====== Given data

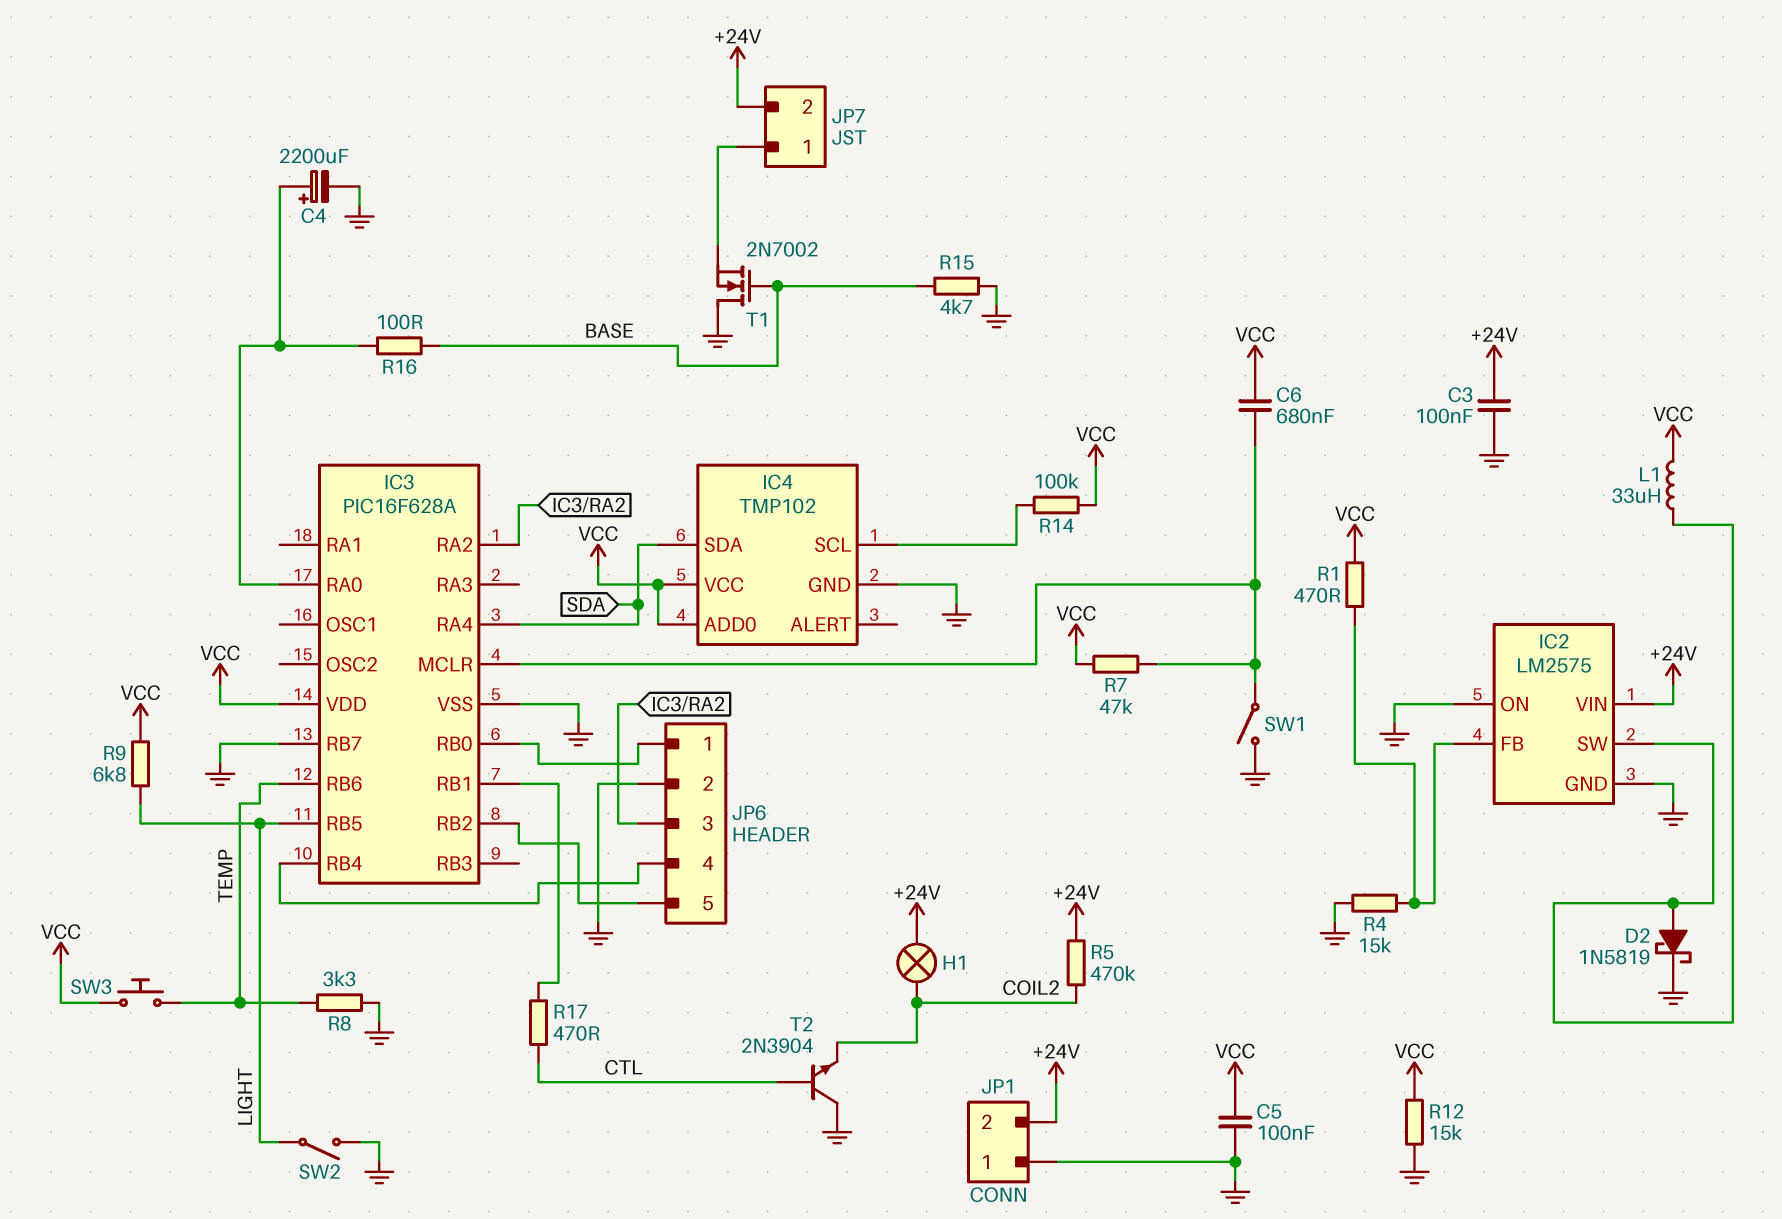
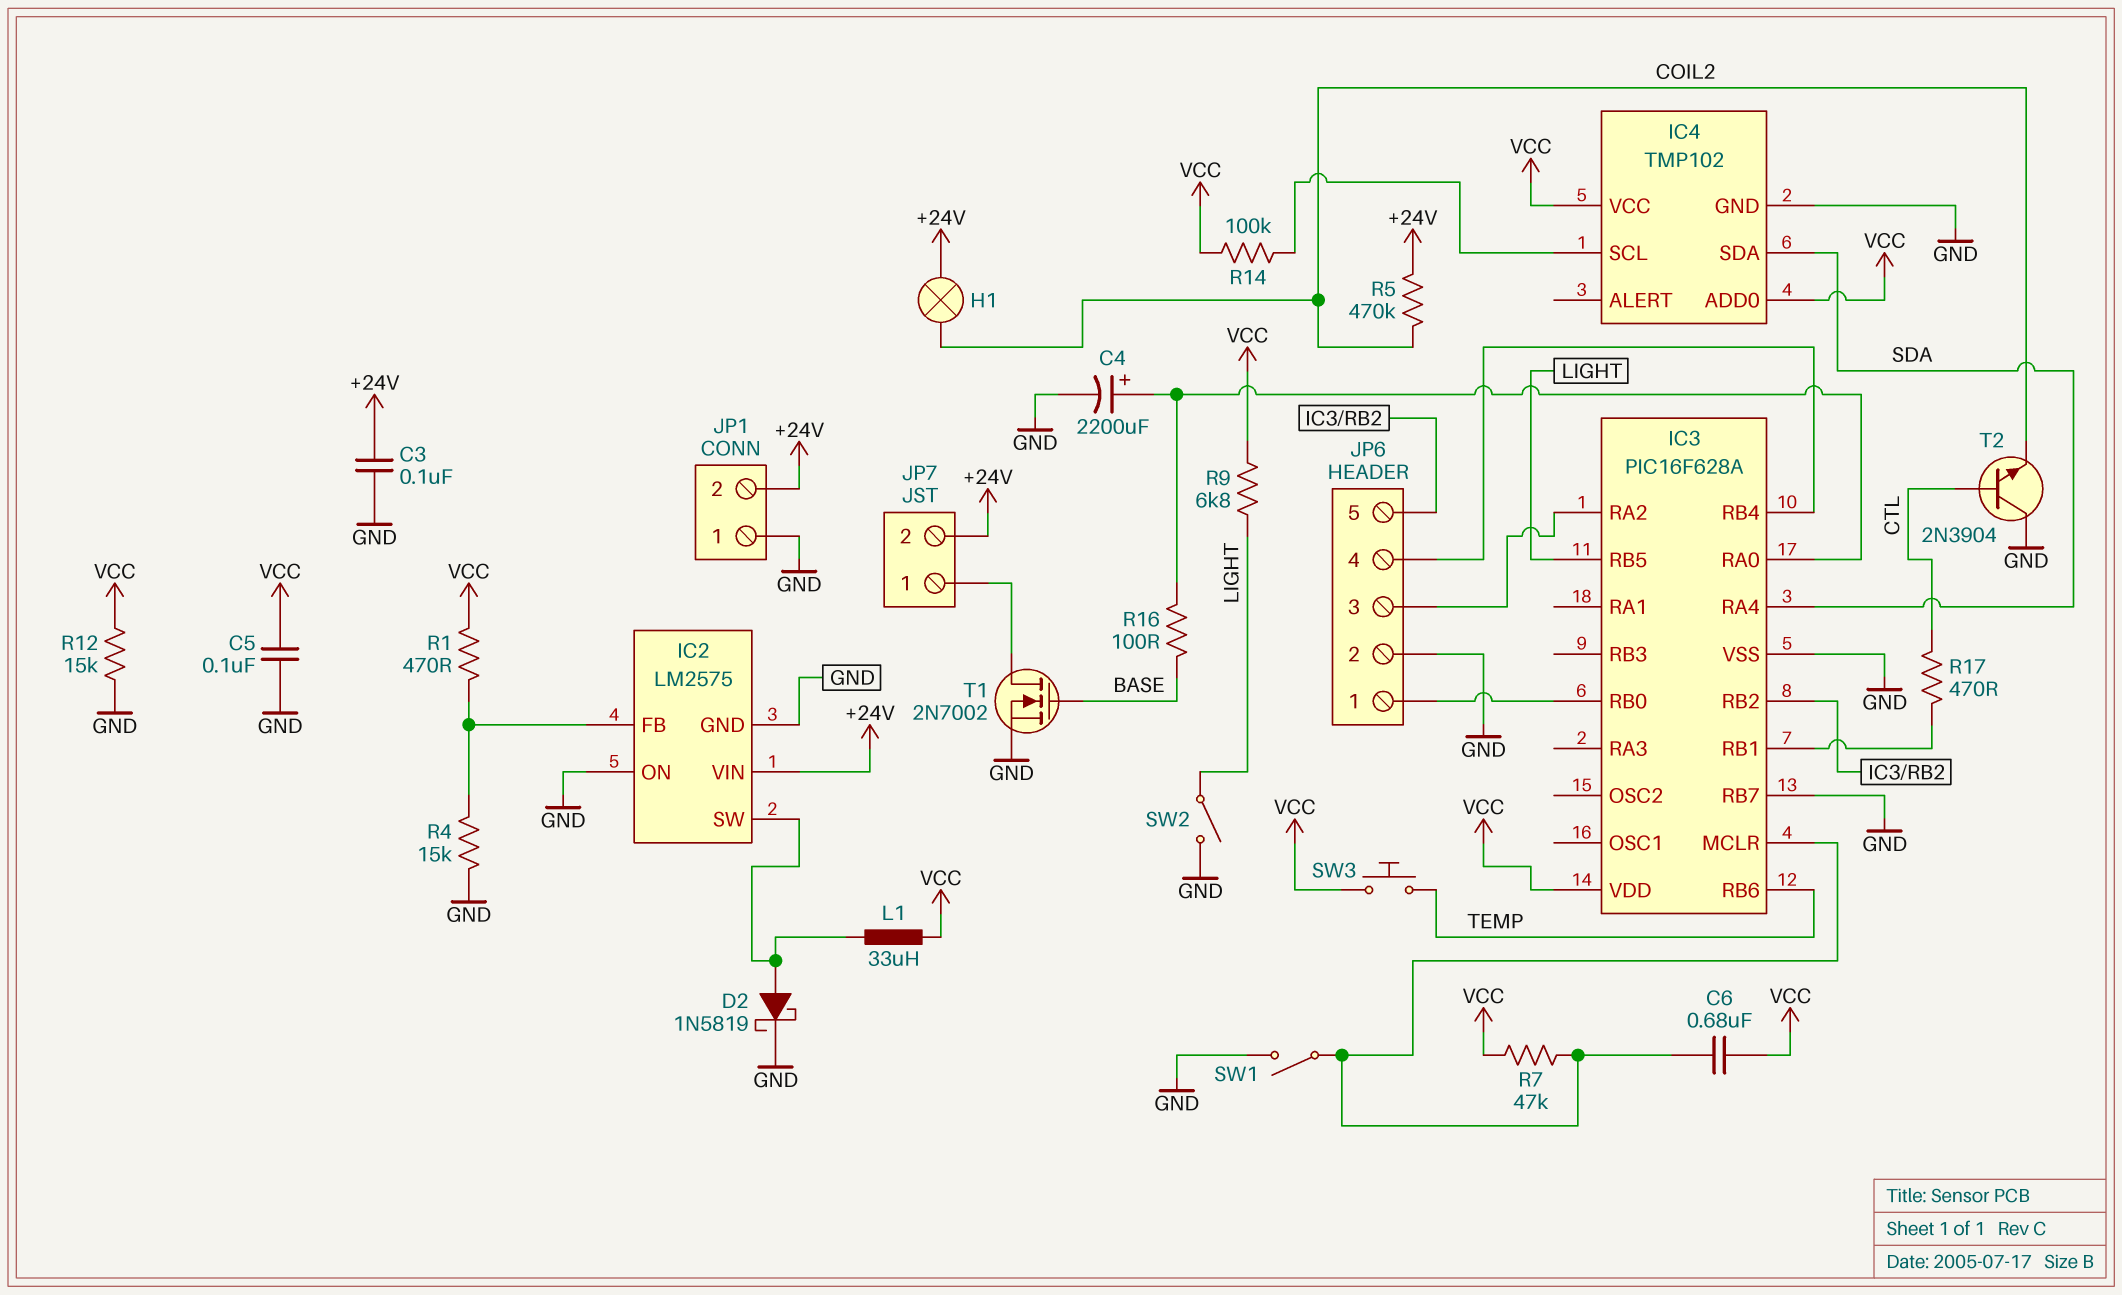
R8: 3.3k (GND, TEMP) -> none
R15: 4.7k (BASE, GND) -> none
T1: NMOS 2N7002 (G BASE, D GND, S JP7/1) -> NMOS 2N7002 (G BASE, D JP7/1, S GND)

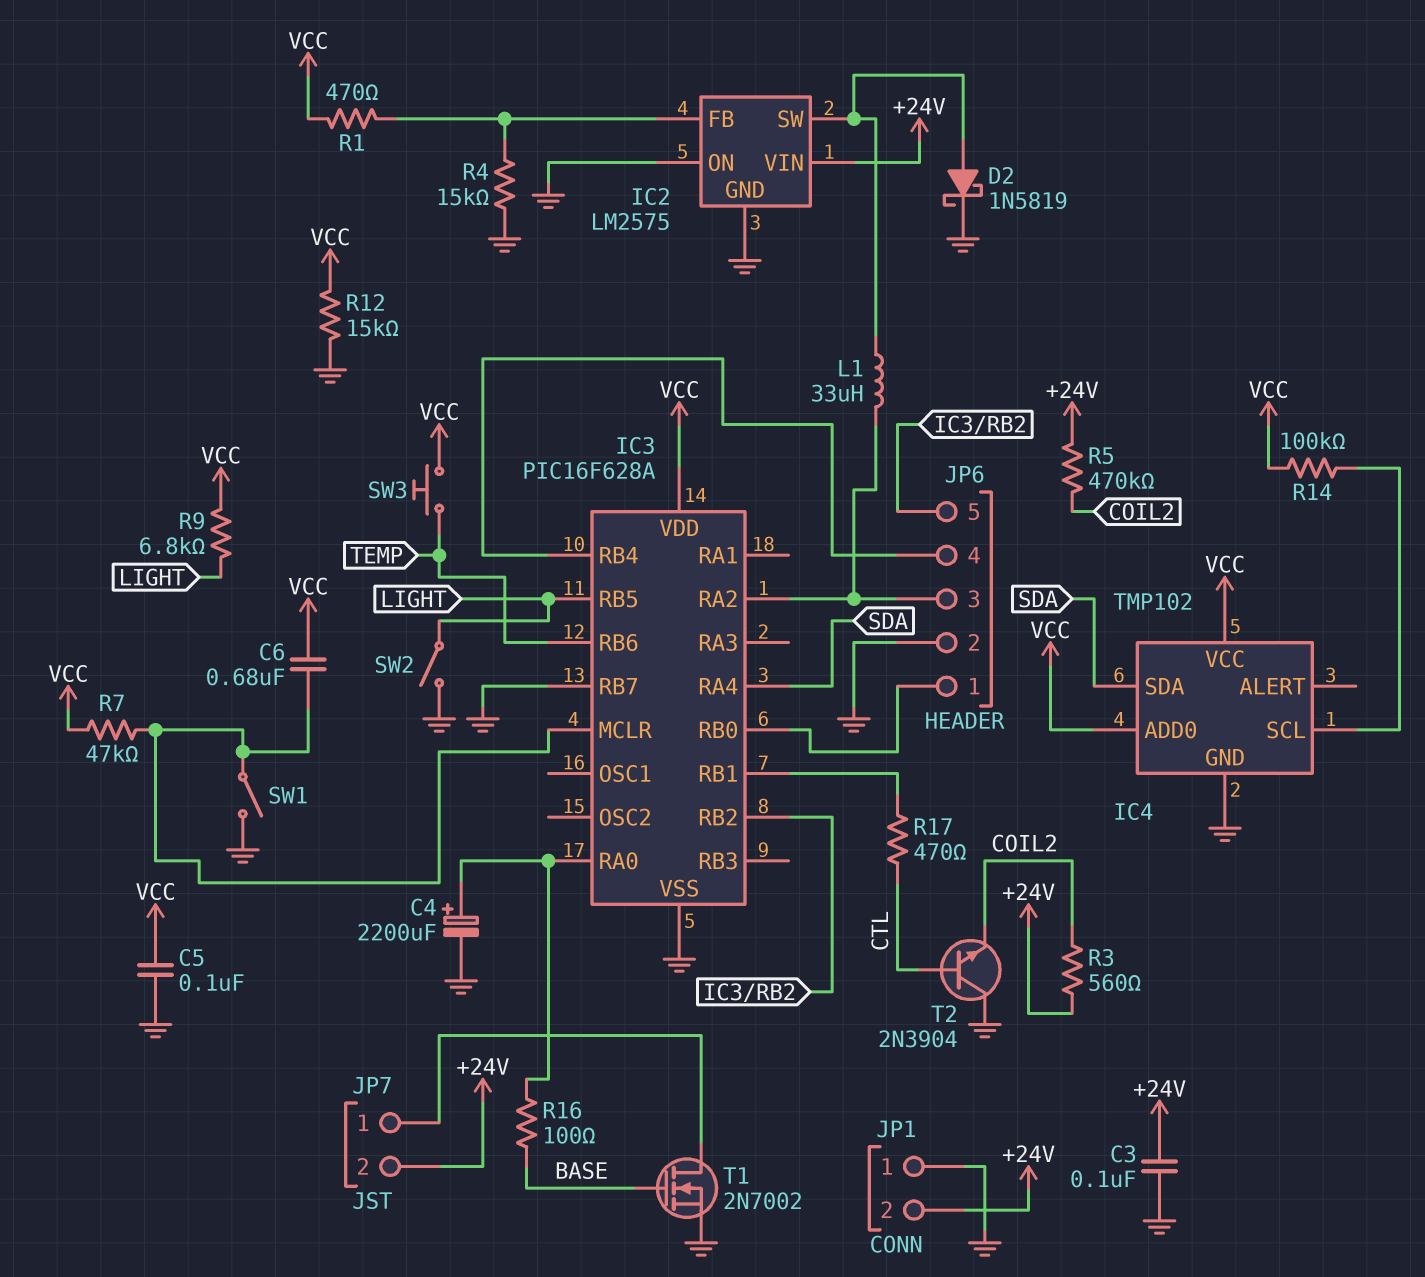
H1: lamp (+24V, COIL2) -> none
L1: 33uH (IC2/SW, VCC) -> 33uH (IC2/SW, IC3/RA2)
R3: none -> 560 (+24V, COIL2)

============

Beginning with the line that contains "R15: 4.7k (BASE, GND) -> none" and ending with the last line of the data, restate each line word for word. Exclude the pictures.

R15: 4.7k (BASE, GND) -> none
T1: NMOS 2N7002 (G BASE, D GND, S JP7/1) -> NMOS 2N7002 (G BASE, D JP7/1, S GND)

H1: lamp (+24V, COIL2) -> none
L1: 33uH (IC2/SW, VCC) -> 33uH (IC2/SW, IC3/RA2)
R3: none -> 560 (+24V, COIL2)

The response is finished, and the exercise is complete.